Your task>
Within the listing below, the lines to output run from the one containing "R208: 6.8k (0V, ADC) -> 56k (0V, ADC)" through the one containing "U8: AD5602 -> MCP4725"; copy them exactly and nothing else.

Task input>
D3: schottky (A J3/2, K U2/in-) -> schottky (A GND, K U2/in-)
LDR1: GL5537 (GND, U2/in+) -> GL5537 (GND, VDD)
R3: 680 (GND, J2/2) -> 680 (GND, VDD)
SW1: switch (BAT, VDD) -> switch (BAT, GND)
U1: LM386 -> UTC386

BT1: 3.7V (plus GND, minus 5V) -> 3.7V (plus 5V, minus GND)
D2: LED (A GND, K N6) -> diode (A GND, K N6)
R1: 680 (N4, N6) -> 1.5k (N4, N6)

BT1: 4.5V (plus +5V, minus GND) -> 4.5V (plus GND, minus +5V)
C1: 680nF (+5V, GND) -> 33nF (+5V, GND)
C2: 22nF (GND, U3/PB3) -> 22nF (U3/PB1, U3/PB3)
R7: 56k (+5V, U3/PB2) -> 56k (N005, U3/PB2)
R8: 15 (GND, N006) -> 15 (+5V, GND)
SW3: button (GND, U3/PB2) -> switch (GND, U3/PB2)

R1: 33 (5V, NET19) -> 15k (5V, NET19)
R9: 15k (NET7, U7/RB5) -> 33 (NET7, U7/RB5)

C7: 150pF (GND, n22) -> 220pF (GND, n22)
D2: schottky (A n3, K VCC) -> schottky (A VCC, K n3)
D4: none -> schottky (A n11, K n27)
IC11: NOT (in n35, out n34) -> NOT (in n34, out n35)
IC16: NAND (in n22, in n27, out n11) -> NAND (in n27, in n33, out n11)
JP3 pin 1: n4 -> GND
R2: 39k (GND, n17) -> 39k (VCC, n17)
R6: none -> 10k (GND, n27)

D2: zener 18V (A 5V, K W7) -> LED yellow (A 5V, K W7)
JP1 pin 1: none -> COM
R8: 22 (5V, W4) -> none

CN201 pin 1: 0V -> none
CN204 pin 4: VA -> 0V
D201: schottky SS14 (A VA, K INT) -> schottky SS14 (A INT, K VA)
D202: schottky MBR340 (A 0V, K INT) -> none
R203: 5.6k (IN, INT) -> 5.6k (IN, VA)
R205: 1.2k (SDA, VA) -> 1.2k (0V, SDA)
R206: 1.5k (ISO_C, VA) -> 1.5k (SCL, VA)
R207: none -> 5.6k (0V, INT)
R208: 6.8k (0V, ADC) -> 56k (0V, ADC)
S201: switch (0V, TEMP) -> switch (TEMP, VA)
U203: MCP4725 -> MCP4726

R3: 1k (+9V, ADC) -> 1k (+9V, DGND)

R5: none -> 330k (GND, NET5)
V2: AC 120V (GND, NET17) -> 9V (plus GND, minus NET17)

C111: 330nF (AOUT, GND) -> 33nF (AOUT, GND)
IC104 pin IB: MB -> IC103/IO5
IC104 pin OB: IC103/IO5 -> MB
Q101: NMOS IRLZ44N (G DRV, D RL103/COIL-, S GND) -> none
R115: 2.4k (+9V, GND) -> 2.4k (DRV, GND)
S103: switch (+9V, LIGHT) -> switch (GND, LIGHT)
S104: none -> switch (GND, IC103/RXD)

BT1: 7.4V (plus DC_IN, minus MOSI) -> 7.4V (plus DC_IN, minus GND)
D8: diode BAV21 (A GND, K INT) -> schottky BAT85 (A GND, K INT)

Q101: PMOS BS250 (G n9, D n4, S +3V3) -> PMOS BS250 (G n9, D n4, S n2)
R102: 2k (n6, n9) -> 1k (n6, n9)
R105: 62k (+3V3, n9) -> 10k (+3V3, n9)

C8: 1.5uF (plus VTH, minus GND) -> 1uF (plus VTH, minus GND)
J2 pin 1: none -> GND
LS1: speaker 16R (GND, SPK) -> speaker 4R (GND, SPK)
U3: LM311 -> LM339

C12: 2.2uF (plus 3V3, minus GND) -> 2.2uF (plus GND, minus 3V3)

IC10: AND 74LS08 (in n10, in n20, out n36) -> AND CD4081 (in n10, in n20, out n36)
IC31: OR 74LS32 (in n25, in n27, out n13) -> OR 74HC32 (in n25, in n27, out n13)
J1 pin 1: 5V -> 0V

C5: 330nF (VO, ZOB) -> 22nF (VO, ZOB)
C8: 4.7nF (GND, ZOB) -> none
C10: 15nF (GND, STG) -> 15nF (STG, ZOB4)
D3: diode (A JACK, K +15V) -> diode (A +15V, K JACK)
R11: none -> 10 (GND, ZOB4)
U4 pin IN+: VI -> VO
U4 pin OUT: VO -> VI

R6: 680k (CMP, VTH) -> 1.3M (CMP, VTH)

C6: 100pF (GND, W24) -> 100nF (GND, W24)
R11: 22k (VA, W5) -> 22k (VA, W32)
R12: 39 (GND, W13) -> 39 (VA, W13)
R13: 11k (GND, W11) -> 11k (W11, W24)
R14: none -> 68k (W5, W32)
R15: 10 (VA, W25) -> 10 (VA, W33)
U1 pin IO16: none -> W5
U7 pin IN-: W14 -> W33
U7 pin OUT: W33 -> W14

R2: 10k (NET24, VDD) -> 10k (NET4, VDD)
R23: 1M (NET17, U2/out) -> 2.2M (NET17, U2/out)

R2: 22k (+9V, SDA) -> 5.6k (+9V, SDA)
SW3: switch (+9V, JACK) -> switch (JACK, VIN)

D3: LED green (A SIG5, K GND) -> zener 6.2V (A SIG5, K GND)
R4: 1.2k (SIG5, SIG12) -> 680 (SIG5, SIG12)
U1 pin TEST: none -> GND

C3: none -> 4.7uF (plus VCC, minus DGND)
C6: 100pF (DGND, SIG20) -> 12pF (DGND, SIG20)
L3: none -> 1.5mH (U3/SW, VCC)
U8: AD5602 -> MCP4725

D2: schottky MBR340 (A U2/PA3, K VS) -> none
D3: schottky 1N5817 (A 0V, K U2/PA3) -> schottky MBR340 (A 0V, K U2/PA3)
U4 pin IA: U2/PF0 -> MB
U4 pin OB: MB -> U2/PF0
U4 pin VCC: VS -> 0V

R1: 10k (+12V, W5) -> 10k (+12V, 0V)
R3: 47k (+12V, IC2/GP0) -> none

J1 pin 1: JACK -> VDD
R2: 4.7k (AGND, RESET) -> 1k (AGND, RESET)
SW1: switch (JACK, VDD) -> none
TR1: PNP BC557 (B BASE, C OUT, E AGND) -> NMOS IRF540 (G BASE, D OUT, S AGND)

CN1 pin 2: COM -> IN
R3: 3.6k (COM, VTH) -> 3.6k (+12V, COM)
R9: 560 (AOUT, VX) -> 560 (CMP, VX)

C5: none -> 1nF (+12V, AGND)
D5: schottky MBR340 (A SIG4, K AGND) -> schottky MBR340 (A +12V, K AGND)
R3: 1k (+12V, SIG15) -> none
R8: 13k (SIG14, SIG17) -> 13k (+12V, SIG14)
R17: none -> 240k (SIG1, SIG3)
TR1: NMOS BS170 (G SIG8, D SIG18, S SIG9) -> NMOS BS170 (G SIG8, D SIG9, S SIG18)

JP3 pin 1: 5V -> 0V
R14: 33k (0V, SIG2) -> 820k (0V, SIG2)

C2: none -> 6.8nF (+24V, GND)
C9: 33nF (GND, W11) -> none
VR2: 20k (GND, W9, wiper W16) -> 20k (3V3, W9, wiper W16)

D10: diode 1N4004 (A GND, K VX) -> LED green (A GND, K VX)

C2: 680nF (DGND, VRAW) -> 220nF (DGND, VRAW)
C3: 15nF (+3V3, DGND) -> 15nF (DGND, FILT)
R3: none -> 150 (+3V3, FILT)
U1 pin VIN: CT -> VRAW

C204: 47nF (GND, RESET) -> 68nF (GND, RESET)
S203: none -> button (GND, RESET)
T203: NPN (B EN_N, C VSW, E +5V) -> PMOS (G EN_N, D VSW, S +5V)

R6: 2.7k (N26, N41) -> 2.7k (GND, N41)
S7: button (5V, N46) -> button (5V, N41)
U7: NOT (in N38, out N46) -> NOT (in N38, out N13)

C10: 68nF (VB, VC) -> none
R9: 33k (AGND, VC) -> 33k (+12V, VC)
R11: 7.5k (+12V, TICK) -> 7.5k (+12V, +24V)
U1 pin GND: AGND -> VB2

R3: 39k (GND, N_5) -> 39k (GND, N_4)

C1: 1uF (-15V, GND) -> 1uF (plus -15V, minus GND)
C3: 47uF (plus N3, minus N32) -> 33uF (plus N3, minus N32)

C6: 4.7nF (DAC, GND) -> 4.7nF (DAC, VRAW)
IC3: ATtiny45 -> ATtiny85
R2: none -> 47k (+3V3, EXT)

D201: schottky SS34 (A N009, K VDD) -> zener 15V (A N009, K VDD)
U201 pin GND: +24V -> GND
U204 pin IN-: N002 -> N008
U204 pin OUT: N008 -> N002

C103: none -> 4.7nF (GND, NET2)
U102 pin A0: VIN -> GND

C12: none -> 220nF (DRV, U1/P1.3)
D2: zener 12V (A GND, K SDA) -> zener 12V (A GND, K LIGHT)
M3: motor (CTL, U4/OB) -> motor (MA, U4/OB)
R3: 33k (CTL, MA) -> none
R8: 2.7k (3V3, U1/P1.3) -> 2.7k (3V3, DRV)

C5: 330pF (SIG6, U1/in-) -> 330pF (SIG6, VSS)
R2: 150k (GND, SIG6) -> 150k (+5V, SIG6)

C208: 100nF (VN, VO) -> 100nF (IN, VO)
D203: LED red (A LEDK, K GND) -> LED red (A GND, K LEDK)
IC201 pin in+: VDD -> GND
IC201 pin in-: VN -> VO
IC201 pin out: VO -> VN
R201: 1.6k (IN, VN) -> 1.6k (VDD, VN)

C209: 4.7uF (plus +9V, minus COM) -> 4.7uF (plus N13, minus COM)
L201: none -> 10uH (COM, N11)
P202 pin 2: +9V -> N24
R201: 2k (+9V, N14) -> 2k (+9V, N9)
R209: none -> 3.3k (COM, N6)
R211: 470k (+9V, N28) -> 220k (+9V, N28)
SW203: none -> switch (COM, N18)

Solved exercise>
R208: 6.8k (0V, ADC) -> 56k (0V, ADC)
S201: switch (0V, TEMP) -> switch (TEMP, VA)
U203: MCP4725 -> MCP4726

R3: 1k (+9V, ADC) -> 1k (+9V, DGND)

R5: none -> 330k (GND, NET5)
V2: AC 120V (GND, NET17) -> 9V (plus GND, minus NET17)

C111: 330nF (AOUT, GND) -> 33nF (AOUT, GND)
IC104 pin IB: MB -> IC103/IO5
IC104 pin OB: IC103/IO5 -> MB
Q101: NMOS IRLZ44N (G DRV, D RL103/COIL-, S GND) -> none
R115: 2.4k (+9V, GND) -> 2.4k (DRV, GND)
S103: switch (+9V, LIGHT) -> switch (GND, LIGHT)
S104: none -> switch (GND, IC103/RXD)

BT1: 7.4V (plus DC_IN, minus MOSI) -> 7.4V (plus DC_IN, minus GND)
D8: diode BAV21 (A GND, K INT) -> schottky BAT85 (A GND, K INT)

Q101: PMOS BS250 (G n9, D n4, S +3V3) -> PMOS BS250 (G n9, D n4, S n2)
R102: 2k (n6, n9) -> 1k (n6, n9)
R105: 62k (+3V3, n9) -> 10k (+3V3, n9)

C8: 1.5uF (plus VTH, minus GND) -> 1uF (plus VTH, minus GND)
J2 pin 1: none -> GND
LS1: speaker 16R (GND, SPK) -> speaker 4R (GND, SPK)
U3: LM311 -> LM339

C12: 2.2uF (plus 3V3, minus GND) -> 2.2uF (plus GND, minus 3V3)

IC10: AND 74LS08 (in n10, in n20, out n36) -> AND CD4081 (in n10, in n20, out n36)
IC31: OR 74LS32 (in n25, in n27, out n13) -> OR 74HC32 (in n25, in n27, out n13)
J1 pin 1: 5V -> 0V

C5: 330nF (VO, ZOB) -> 22nF (VO, ZOB)
C8: 4.7nF (GND, ZOB) -> none
C10: 15nF (GND, STG) -> 15nF (STG, ZOB4)
D3: diode (A JACK, K +15V) -> diode (A +15V, K JACK)
R11: none -> 10 (GND, ZOB4)
U4 pin IN+: VI -> VO
U4 pin OUT: VO -> VI

R6: 680k (CMP, VTH) -> 1.3M (CMP, VTH)

C6: 100pF (GND, W24) -> 100nF (GND, W24)
R11: 22k (VA, W5) -> 22k (VA, W32)
R12: 39 (GND, W13) -> 39 (VA, W13)
R13: 11k (GND, W11) -> 11k (W11, W24)
R14: none -> 68k (W5, W32)
R15: 10 (VA, W25) -> 10 (VA, W33)
U1 pin IO16: none -> W5
U7 pin IN-: W14 -> W33
U7 pin OUT: W33 -> W14

R2: 10k (NET24, VDD) -> 10k (NET4, VDD)
R23: 1M (NET17, U2/out) -> 2.2M (NET17, U2/out)

R2: 22k (+9V, SDA) -> 5.6k (+9V, SDA)
SW3: switch (+9V, JACK) -> switch (JACK, VIN)

D3: LED green (A SIG5, K GND) -> zener 6.2V (A SIG5, K GND)
R4: 1.2k (SIG5, SIG12) -> 680 (SIG5, SIG12)
U1 pin TEST: none -> GND

C3: none -> 4.7uF (plus VCC, minus DGND)
C6: 100pF (DGND, SIG20) -> 12pF (DGND, SIG20)
L3: none -> 1.5mH (U3/SW, VCC)
U8: AD5602 -> MCP4725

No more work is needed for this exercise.